Work instructions
Nothing in the records below should be altered in the copy, although the pictures must be left out.

Scene comparison data
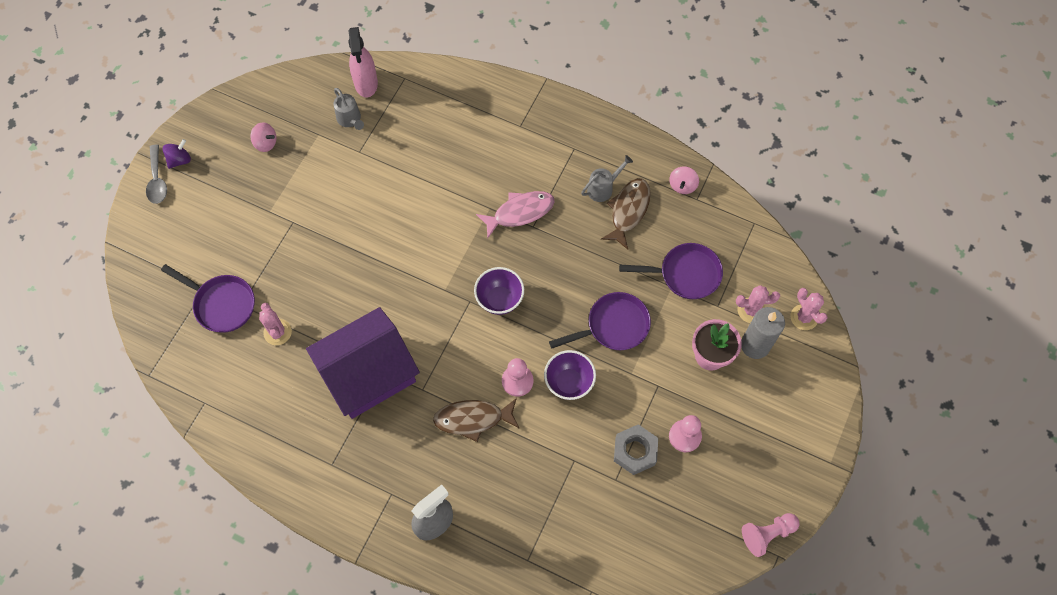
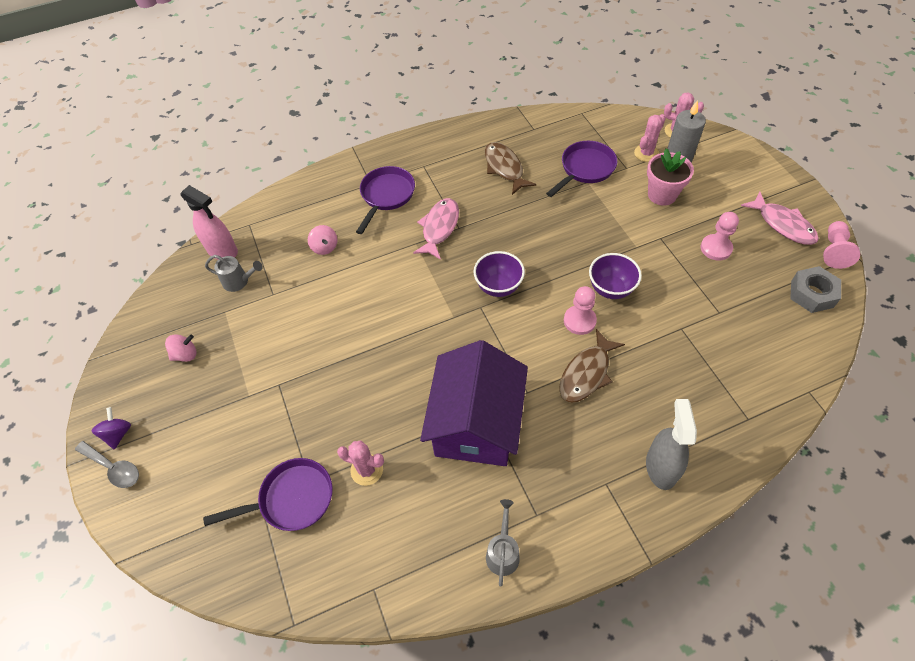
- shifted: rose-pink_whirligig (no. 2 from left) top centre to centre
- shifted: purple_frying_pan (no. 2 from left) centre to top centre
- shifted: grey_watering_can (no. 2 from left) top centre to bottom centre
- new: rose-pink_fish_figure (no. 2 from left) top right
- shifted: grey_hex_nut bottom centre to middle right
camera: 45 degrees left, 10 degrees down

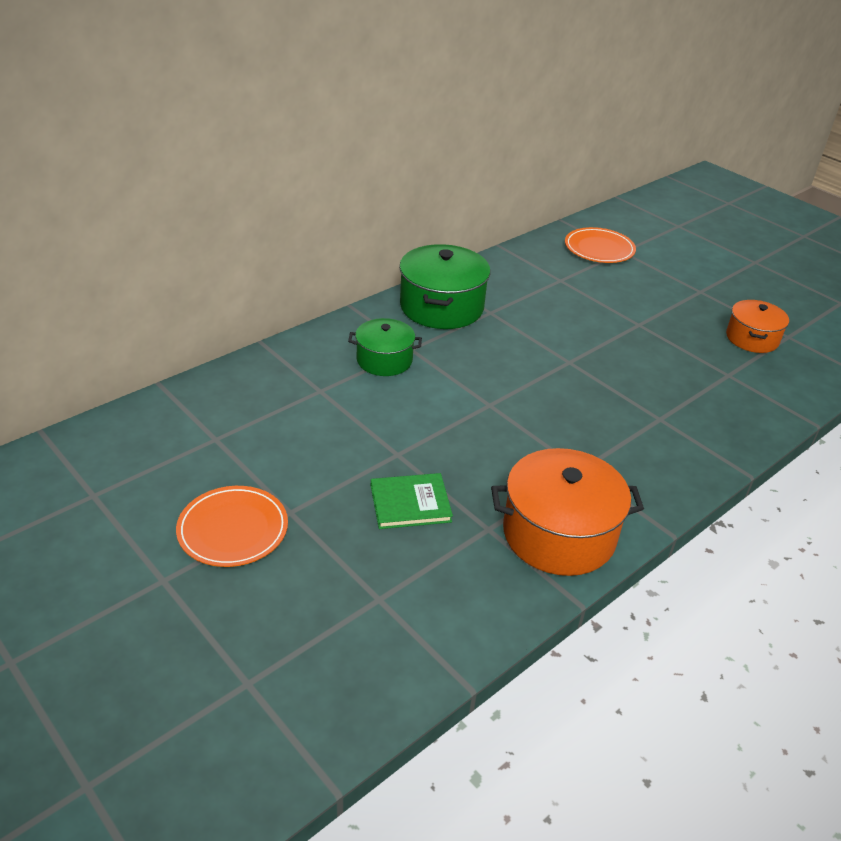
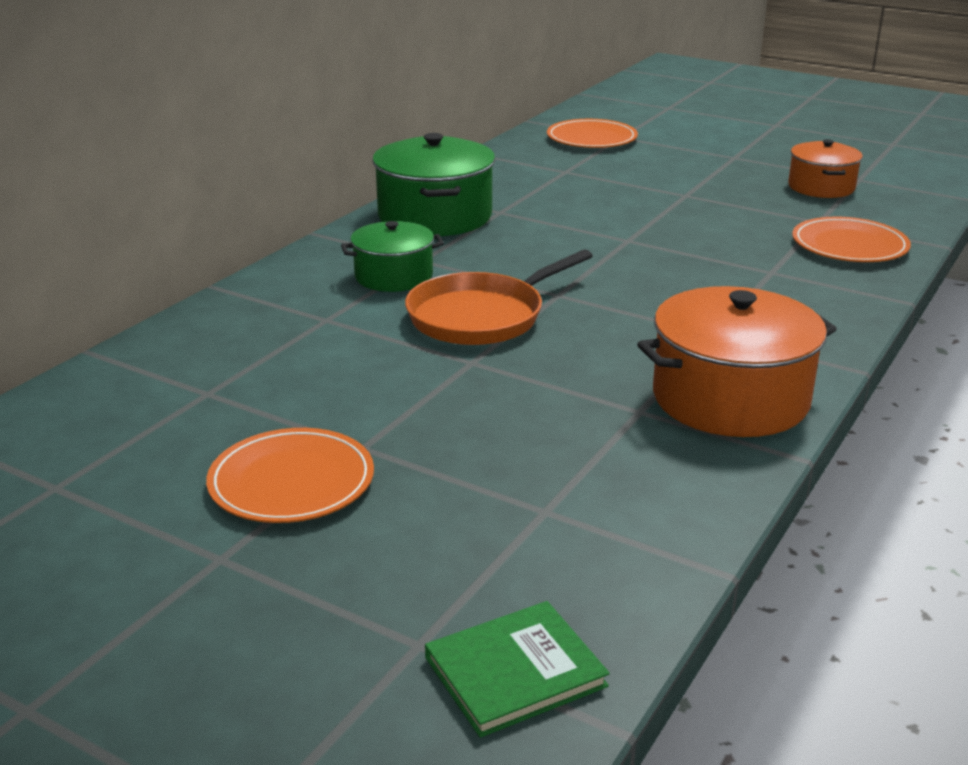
- new: orange-coloured_frying_pan centre
- shifted: leaf-green_hardback centre to bottom centre
- new: orange-coloured_dinner_plate (no. 3 from left) top right
camera: 15 degrees left, 10 degrees down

Answer space
- shifted: rose-pink_whirligig (no. 2 from left) top centre to centre
- shifted: purple_frying_pan (no. 2 from left) centre to top centre
- shifted: grey_watering_can (no. 2 from left) top centre to bottom centre
- new: rose-pink_fish_figure (no. 2 from left) top right
- shifted: grey_hex_nut bottom centre to middle right
camera: 45 degrees left, 10 degrees down

- new: orange-coloured_frying_pan centre
- shifted: leaf-green_hardback centre to bottom centre
- new: orange-coloured_dinner_plate (no. 3 from left) top right
camera: 15 degrees left, 10 degrees down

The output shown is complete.